## Dataset excerpts
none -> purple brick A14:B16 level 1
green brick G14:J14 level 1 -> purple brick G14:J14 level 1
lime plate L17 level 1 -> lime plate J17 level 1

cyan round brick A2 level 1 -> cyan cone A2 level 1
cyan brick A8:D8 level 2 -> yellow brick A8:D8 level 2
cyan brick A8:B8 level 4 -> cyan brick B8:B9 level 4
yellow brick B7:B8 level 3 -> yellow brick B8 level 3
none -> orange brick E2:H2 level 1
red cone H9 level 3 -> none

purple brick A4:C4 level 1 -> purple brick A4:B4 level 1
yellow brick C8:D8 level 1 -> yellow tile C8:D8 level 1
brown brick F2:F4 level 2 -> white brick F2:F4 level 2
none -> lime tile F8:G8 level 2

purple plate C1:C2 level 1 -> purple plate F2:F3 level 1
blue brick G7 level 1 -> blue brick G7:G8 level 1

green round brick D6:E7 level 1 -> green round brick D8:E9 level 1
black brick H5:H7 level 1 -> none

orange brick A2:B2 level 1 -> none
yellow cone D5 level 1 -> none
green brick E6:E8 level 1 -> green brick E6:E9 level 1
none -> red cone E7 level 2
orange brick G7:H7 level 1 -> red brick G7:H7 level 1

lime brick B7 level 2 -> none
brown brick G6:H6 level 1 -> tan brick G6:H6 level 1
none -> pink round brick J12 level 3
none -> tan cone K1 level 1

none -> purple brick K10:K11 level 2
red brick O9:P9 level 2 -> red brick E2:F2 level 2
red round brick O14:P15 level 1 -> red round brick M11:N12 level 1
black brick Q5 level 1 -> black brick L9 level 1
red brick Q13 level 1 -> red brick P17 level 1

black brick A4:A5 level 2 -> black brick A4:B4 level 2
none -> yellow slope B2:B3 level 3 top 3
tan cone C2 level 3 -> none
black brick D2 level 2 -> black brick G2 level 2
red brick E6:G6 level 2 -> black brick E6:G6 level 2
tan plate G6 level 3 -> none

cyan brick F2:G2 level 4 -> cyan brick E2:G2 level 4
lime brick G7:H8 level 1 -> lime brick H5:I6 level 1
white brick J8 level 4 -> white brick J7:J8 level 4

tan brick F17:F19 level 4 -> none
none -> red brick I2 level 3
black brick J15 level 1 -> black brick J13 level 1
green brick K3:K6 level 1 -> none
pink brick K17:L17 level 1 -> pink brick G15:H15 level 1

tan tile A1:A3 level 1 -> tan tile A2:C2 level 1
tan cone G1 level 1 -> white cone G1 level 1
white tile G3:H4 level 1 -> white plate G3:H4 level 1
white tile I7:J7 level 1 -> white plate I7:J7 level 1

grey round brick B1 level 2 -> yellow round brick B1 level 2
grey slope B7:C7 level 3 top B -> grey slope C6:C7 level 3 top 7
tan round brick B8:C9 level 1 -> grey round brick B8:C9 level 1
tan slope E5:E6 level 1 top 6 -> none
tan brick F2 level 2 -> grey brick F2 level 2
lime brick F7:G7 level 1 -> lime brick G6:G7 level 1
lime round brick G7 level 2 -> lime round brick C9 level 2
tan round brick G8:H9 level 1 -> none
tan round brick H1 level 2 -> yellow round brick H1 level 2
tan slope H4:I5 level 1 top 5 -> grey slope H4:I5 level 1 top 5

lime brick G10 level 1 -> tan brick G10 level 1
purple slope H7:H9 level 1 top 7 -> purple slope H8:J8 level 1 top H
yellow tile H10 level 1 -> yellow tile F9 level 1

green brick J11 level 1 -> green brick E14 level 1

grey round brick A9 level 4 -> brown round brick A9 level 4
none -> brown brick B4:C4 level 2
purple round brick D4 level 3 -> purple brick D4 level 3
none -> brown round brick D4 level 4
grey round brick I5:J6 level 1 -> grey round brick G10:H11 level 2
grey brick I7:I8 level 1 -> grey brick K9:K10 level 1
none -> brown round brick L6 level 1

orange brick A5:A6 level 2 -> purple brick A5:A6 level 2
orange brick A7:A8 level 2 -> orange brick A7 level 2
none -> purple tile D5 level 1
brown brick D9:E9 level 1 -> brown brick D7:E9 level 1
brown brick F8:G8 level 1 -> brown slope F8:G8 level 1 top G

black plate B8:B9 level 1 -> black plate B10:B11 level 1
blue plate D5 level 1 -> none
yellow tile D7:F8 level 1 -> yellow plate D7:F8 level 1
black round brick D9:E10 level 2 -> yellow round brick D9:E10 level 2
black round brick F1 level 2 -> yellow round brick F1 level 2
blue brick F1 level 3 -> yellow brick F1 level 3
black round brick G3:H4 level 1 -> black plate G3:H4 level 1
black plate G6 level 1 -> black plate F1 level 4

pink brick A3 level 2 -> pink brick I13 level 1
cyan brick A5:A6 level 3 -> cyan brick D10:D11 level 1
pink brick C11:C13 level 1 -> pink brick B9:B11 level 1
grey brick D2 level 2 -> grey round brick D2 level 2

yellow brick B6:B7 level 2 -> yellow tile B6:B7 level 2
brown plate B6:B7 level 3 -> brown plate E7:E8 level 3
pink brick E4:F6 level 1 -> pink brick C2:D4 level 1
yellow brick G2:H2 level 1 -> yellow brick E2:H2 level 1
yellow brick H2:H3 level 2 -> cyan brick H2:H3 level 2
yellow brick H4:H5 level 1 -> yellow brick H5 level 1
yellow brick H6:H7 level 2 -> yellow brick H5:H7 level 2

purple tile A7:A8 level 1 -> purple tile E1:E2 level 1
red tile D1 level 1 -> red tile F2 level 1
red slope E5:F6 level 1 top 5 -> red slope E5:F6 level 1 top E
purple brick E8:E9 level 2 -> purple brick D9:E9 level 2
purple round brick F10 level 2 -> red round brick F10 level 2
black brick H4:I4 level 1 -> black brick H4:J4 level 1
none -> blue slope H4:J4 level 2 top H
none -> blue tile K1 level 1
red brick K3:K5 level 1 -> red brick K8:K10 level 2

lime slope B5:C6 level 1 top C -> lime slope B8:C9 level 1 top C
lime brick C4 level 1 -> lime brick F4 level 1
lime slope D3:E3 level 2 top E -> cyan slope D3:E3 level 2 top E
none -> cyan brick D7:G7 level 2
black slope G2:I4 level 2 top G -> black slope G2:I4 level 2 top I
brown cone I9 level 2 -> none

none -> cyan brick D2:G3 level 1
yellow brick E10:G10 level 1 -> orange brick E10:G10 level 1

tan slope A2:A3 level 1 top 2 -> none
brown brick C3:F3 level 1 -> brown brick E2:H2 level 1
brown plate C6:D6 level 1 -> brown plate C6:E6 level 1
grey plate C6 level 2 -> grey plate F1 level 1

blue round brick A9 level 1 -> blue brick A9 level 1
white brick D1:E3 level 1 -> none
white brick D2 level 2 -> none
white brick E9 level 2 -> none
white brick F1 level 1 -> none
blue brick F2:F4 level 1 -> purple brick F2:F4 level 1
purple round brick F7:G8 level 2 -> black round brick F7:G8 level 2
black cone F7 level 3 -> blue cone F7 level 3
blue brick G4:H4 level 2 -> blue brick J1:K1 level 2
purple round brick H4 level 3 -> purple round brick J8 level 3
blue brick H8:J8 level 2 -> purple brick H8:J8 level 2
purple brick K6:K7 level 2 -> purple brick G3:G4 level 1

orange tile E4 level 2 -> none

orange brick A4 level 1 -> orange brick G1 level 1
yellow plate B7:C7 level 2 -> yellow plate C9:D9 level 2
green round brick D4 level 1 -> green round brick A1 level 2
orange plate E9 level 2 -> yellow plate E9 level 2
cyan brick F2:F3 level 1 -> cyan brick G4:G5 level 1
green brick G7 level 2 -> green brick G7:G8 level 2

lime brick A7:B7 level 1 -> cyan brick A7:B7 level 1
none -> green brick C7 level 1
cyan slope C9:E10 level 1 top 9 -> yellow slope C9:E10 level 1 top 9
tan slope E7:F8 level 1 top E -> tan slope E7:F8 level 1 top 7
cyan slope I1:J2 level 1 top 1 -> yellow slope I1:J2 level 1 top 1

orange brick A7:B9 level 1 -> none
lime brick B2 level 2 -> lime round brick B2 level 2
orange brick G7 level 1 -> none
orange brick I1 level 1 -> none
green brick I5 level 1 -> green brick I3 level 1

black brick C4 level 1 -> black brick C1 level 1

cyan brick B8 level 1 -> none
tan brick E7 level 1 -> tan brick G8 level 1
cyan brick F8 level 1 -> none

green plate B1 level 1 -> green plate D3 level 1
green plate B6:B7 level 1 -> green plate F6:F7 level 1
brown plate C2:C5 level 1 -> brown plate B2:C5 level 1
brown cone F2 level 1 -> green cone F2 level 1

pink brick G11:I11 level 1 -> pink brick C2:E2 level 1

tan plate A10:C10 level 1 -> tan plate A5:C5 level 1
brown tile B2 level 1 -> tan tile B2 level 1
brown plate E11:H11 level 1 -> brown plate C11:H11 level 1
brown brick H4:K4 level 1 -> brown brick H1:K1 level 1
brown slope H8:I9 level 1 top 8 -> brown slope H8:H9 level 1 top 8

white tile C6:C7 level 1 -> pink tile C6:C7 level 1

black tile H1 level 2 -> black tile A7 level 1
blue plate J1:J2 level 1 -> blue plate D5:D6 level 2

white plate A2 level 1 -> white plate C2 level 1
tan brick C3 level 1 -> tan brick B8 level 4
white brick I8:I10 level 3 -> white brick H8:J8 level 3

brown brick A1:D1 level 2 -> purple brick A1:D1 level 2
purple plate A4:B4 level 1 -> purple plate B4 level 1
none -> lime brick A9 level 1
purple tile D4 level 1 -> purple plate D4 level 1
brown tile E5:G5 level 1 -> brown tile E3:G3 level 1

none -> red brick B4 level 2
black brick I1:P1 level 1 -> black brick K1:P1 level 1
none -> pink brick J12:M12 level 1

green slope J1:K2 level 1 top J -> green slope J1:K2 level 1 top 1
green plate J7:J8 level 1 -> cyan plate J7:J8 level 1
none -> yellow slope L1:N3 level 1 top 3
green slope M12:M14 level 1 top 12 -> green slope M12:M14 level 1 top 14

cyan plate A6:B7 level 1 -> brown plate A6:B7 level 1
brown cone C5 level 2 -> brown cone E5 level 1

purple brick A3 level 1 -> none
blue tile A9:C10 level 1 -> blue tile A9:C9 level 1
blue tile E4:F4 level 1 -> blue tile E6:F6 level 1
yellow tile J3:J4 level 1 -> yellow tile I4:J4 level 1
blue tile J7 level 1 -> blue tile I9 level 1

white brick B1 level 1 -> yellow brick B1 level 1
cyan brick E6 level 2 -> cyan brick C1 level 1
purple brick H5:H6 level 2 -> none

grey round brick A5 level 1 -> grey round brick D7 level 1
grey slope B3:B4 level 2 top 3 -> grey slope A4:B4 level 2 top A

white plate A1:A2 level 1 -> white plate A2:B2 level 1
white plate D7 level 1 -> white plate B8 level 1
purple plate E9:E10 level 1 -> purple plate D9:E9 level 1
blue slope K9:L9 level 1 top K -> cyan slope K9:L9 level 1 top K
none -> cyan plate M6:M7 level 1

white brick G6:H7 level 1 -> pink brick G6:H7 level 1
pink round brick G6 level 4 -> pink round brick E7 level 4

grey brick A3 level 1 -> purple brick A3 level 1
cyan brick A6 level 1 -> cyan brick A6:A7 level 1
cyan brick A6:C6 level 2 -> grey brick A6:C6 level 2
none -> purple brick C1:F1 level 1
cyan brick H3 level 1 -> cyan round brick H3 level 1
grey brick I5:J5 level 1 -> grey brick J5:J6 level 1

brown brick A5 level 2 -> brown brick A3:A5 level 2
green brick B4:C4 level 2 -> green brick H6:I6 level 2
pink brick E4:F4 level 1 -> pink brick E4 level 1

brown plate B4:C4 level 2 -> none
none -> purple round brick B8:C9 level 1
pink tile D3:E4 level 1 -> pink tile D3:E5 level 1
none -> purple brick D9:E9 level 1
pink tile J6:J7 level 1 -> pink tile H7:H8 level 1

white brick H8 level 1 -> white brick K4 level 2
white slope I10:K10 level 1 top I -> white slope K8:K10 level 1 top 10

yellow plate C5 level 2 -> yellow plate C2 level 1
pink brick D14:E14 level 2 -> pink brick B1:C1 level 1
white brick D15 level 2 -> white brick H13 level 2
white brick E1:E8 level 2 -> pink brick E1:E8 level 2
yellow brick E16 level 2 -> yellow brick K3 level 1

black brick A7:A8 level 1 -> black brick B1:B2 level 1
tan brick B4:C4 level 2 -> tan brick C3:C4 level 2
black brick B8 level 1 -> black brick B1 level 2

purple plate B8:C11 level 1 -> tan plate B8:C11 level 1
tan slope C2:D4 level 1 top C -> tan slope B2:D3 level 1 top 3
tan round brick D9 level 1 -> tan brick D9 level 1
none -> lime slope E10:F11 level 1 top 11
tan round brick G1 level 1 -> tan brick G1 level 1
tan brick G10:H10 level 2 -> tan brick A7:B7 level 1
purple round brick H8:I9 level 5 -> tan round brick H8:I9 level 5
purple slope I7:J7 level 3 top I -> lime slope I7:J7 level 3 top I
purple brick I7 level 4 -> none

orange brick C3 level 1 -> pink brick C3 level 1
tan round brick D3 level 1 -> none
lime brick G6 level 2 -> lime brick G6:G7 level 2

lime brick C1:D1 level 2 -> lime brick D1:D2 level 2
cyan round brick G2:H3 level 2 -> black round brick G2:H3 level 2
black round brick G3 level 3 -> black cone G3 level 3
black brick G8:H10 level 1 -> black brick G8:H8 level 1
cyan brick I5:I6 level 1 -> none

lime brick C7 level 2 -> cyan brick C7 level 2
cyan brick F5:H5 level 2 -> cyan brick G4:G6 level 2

## To do
Print only what lies in the material above starting at the line with "green brick I5" and ending at the line with "brown slope H8:I9", every line exactly as given.

## Exercise answer
green brick I5 level 1 -> green brick I3 level 1

black brick C4 level 1 -> black brick C1 level 1

cyan brick B8 level 1 -> none
tan brick E7 level 1 -> tan brick G8 level 1
cyan brick F8 level 1 -> none

green plate B1 level 1 -> green plate D3 level 1
green plate B6:B7 level 1 -> green plate F6:F7 level 1
brown plate C2:C5 level 1 -> brown plate B2:C5 level 1
brown cone F2 level 1 -> green cone F2 level 1

pink brick G11:I11 level 1 -> pink brick C2:E2 level 1

tan plate A10:C10 level 1 -> tan plate A5:C5 level 1
brown tile B2 level 1 -> tan tile B2 level 1
brown plate E11:H11 level 1 -> brown plate C11:H11 level 1
brown brick H4:K4 level 1 -> brown brick H1:K1 level 1
brown slope H8:I9 level 1 top 8 -> brown slope H8:H9 level 1 top 8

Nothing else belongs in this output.